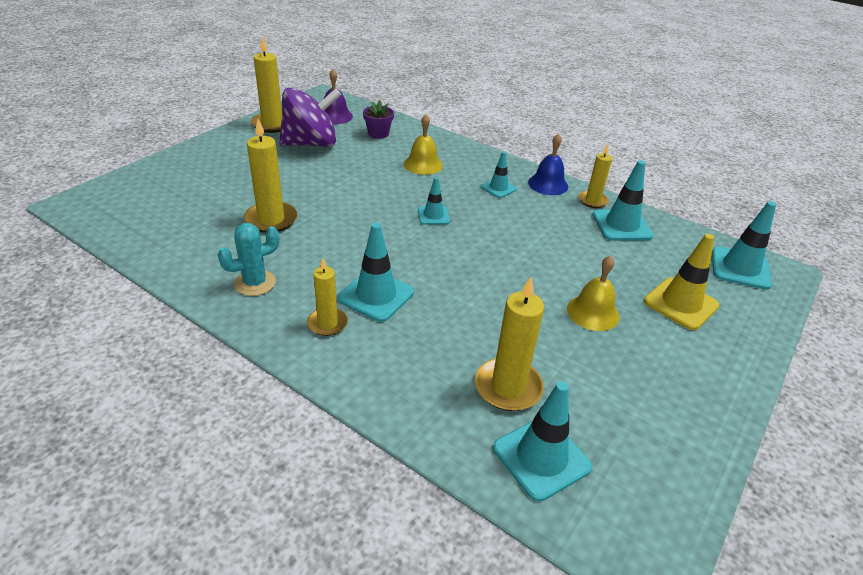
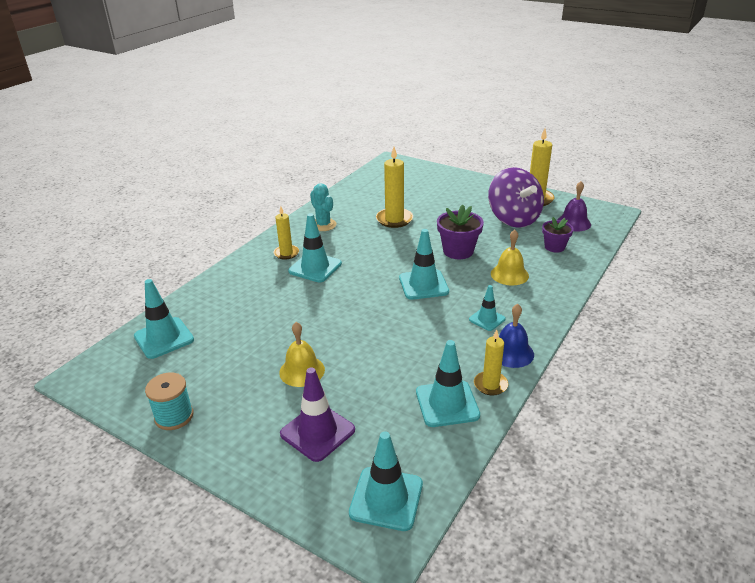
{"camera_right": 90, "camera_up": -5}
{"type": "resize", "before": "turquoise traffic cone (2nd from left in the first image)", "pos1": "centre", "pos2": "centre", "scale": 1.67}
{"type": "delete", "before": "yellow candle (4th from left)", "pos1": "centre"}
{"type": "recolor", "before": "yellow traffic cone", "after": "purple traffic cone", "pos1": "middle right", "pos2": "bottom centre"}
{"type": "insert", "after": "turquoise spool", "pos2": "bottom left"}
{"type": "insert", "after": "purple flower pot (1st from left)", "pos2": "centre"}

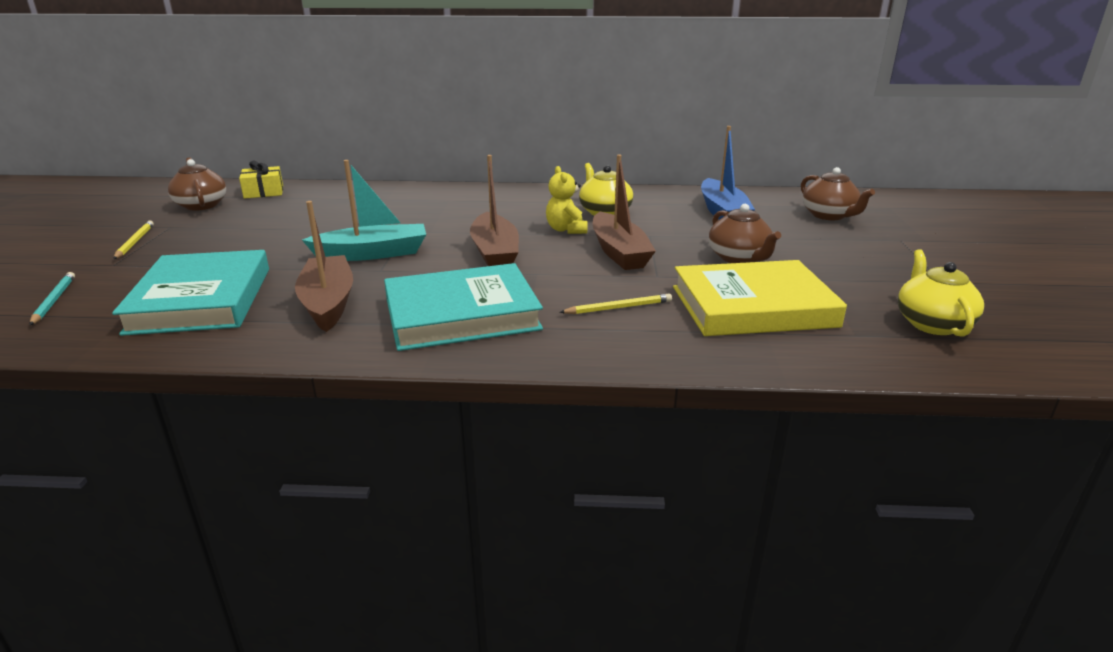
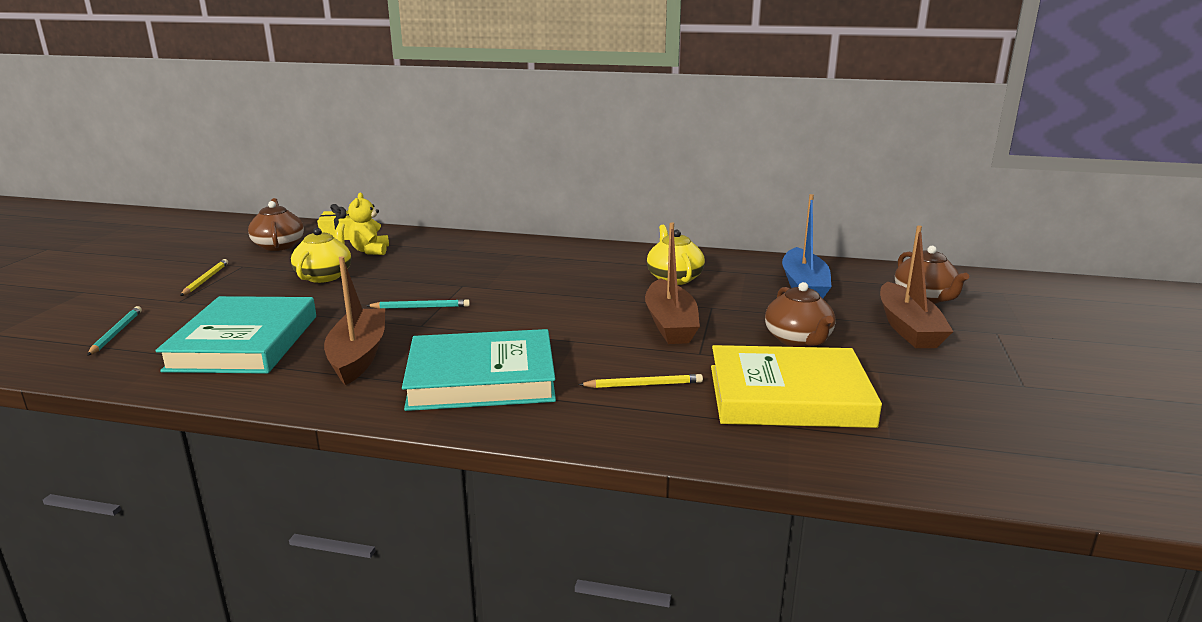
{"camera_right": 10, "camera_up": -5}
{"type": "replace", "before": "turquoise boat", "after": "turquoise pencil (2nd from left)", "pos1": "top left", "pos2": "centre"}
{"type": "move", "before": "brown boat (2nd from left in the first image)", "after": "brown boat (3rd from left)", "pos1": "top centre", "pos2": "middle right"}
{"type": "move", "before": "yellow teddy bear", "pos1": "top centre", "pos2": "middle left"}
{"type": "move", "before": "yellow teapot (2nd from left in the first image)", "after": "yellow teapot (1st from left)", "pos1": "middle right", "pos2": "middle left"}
--
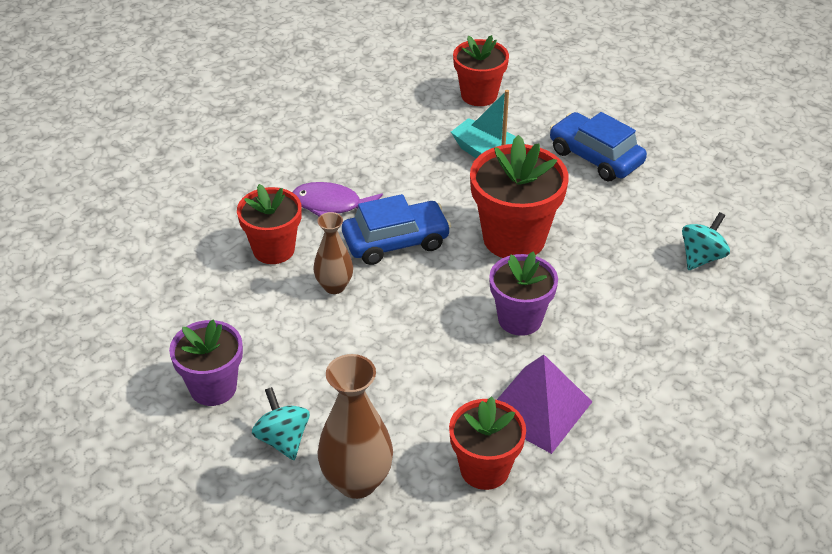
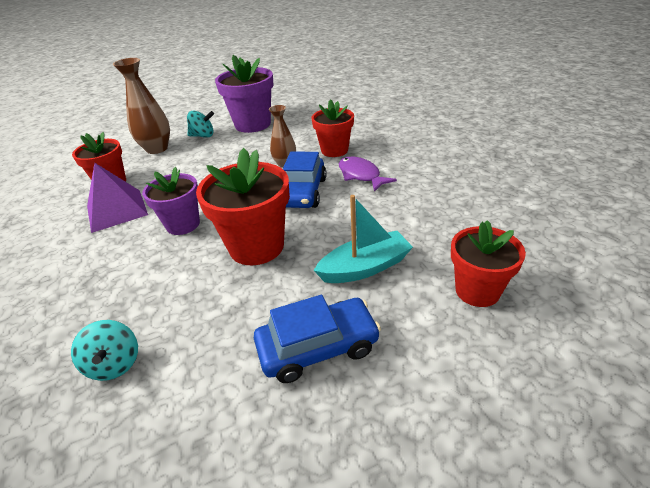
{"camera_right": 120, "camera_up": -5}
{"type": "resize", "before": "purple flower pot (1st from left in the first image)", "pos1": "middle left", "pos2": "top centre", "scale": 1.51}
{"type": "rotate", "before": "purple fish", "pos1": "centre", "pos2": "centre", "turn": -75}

• _Work item_: How many of the lines above contain the word "cone"? Give the number alone.

• _Exercise solution_: 2